Dataset entries
◆ ◆ ◆ ◆ ◆

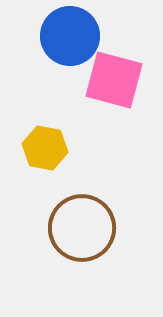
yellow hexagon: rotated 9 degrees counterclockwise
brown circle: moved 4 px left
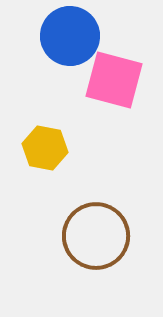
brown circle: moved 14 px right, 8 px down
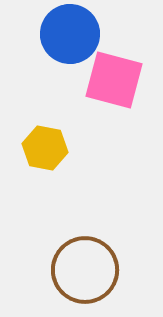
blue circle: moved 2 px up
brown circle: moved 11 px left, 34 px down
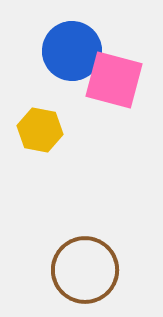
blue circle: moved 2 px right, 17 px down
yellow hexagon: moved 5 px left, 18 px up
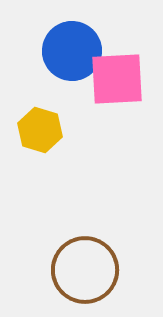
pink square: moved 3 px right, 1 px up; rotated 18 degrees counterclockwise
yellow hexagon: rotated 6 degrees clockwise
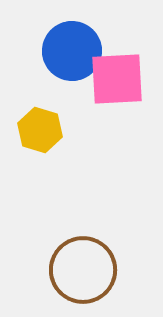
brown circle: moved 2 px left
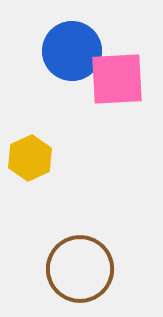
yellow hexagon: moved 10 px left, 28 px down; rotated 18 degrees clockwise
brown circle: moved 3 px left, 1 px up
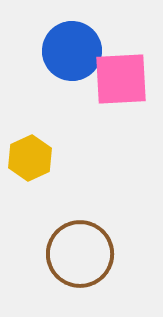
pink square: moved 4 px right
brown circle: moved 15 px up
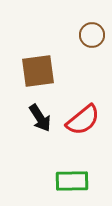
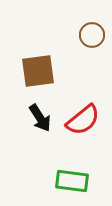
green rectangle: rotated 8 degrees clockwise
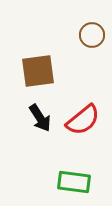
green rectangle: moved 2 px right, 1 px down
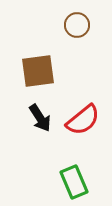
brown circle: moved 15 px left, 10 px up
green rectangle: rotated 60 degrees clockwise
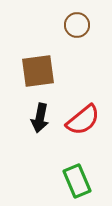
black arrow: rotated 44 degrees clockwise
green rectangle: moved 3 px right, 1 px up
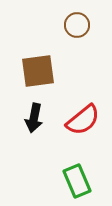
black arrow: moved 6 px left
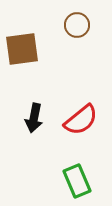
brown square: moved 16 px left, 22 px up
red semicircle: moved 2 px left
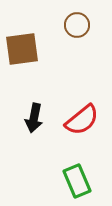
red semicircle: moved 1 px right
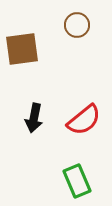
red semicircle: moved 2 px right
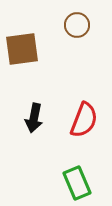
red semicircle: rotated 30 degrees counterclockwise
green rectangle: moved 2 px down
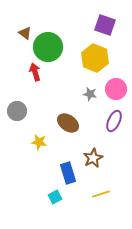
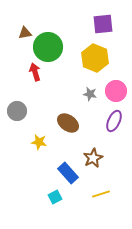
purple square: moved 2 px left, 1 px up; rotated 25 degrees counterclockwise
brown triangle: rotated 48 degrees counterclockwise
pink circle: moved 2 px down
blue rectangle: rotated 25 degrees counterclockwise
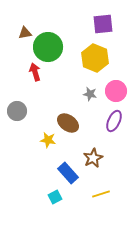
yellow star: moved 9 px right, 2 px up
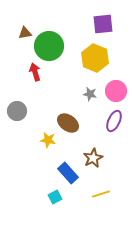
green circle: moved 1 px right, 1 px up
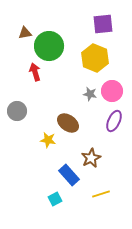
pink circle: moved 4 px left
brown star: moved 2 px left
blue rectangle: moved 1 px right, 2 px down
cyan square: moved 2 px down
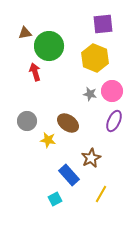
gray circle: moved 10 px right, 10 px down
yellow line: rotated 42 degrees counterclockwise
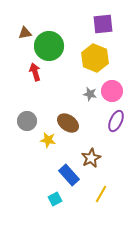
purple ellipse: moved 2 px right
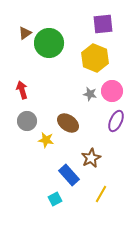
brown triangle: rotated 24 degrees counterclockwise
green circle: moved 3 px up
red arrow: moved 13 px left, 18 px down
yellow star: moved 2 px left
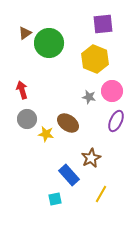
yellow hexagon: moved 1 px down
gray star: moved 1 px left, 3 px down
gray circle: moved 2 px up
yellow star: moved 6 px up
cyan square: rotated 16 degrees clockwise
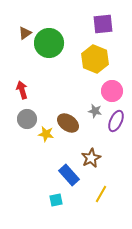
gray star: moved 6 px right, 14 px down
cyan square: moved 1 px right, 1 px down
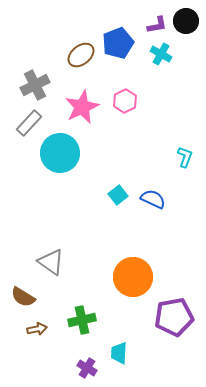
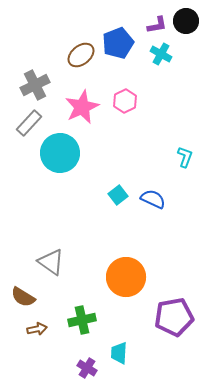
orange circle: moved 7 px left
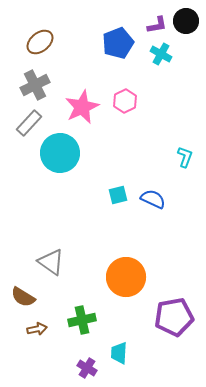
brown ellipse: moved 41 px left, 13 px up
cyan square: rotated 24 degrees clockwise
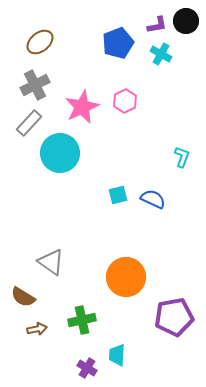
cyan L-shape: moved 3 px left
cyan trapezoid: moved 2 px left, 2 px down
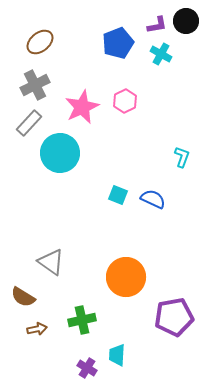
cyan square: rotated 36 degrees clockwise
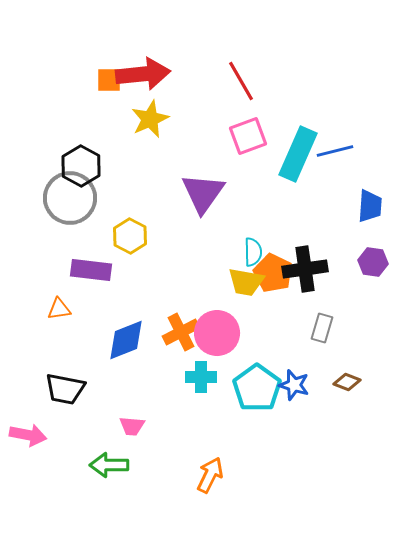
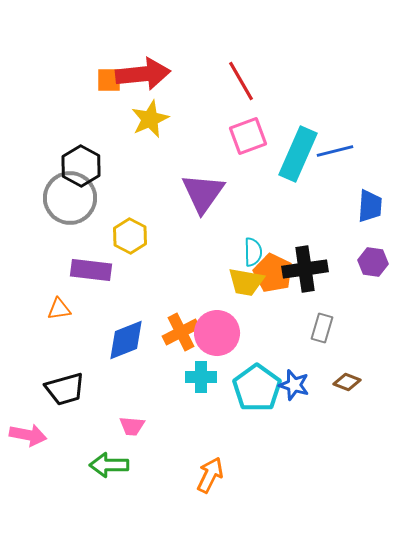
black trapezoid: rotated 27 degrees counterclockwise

◆ ◆ ◆ ◆ ◆

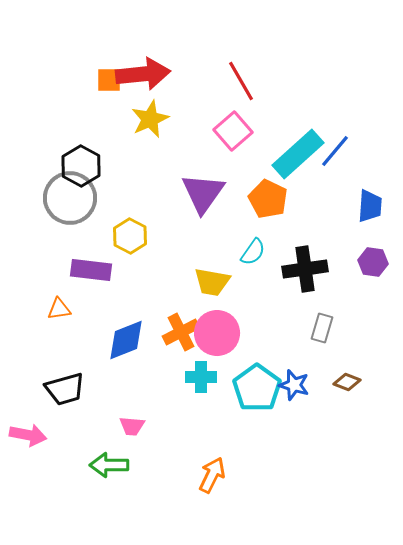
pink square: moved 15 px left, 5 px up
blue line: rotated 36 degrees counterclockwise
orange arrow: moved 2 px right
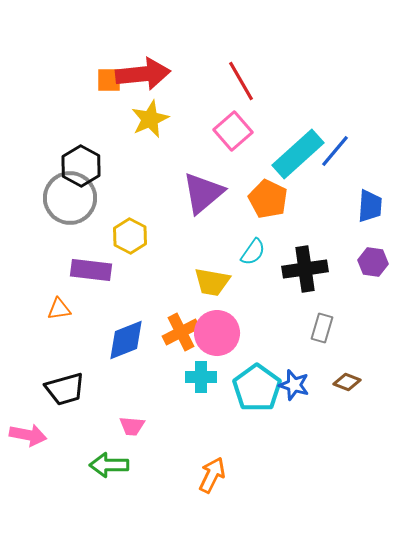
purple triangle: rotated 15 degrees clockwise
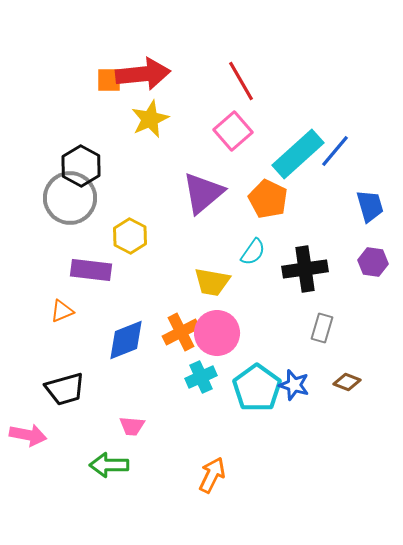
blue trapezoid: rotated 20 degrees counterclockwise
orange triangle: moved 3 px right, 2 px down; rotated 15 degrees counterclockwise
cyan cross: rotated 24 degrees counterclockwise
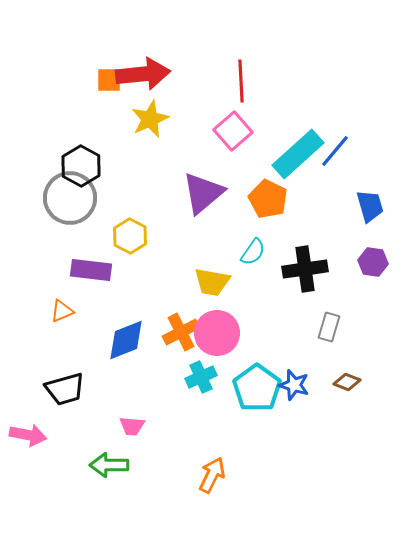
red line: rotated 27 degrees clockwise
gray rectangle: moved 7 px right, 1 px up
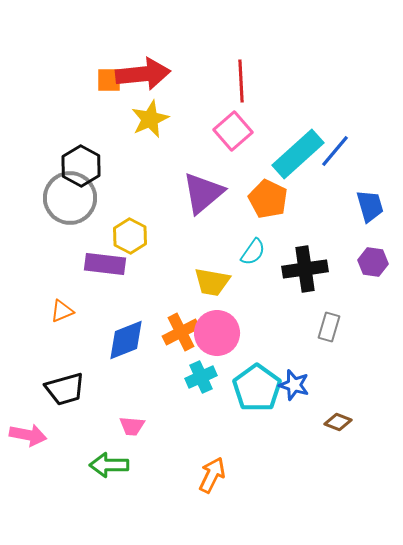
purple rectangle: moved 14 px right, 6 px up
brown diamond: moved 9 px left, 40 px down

◆ ◆ ◆ ◆ ◆

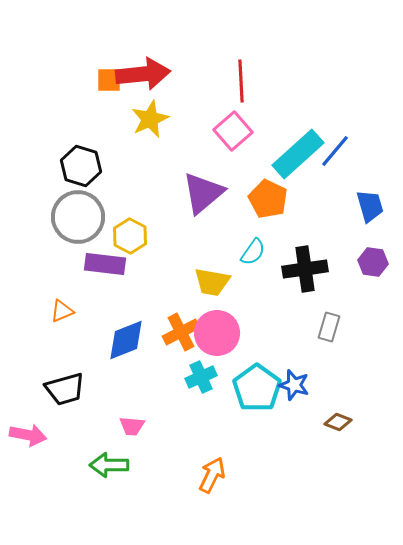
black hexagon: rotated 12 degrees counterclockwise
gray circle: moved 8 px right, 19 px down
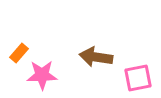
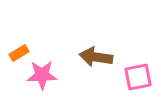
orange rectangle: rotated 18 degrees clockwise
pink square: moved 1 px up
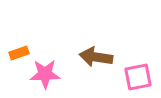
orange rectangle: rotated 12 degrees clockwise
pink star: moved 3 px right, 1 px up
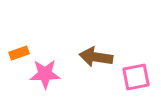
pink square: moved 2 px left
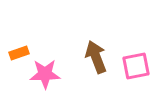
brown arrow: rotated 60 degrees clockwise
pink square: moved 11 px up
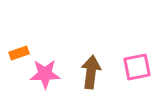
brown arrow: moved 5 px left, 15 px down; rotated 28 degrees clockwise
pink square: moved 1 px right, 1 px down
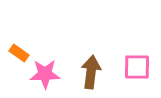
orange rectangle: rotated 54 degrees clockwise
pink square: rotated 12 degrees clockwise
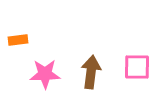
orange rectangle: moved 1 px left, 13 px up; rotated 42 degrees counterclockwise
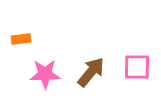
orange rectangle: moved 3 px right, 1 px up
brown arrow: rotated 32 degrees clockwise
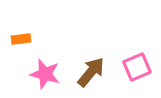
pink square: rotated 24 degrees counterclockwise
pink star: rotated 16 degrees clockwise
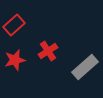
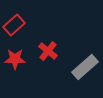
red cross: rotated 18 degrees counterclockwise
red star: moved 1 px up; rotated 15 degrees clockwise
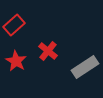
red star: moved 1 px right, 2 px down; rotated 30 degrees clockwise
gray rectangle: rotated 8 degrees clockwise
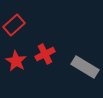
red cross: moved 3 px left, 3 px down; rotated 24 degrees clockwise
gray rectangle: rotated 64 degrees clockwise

◆ ◆ ◆ ◆ ◆

[Aim]
Gather and copy out every line of the material that contains the string "semicircle". Only count matches with the same uppercase and lowercase letters.

[Exercise response]
red semicircle: moved 2 px left
red semicircle: moved 1 px right
red semicircle: moved 2 px right
red semicircle: rotated 30 degrees counterclockwise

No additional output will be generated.